Instructions for the task: Take the material below and output exactly the run of lines from the one containing "none -> orange tile C9:C10 level 1" down to the one containing "brown plate E3:F3", with both included.

Segment Start: Extracted records

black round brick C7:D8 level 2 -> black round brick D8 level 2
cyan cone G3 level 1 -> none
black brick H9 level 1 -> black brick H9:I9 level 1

Segment End: Extracted records
Segment Start: Extracted records

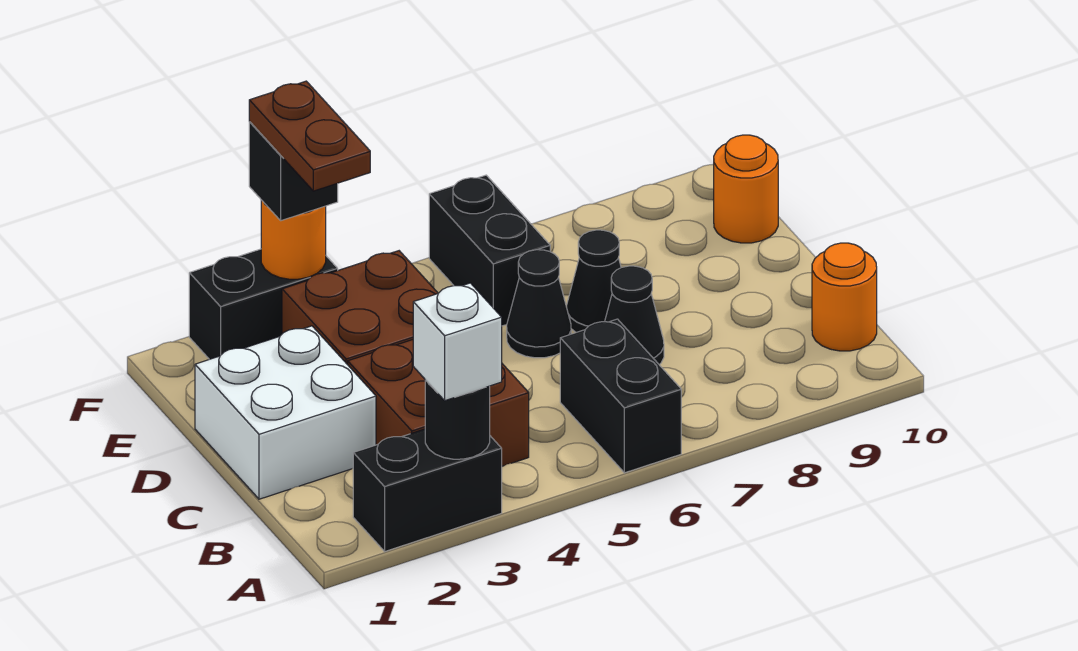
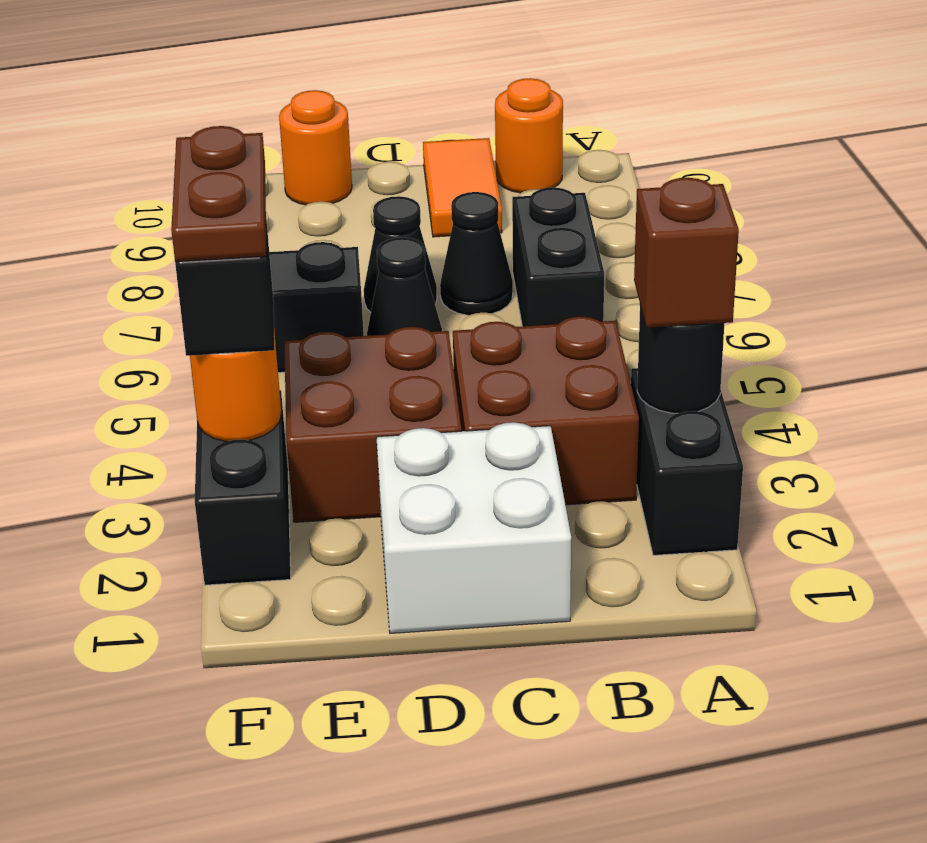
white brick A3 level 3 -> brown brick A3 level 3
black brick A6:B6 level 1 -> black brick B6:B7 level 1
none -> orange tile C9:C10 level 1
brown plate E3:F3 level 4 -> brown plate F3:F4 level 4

Segment End: Extracted records

Answer to the exercise:
none -> orange tile C9:C10 level 1
brown plate E3:F3 level 4 -> brown plate F3:F4 level 4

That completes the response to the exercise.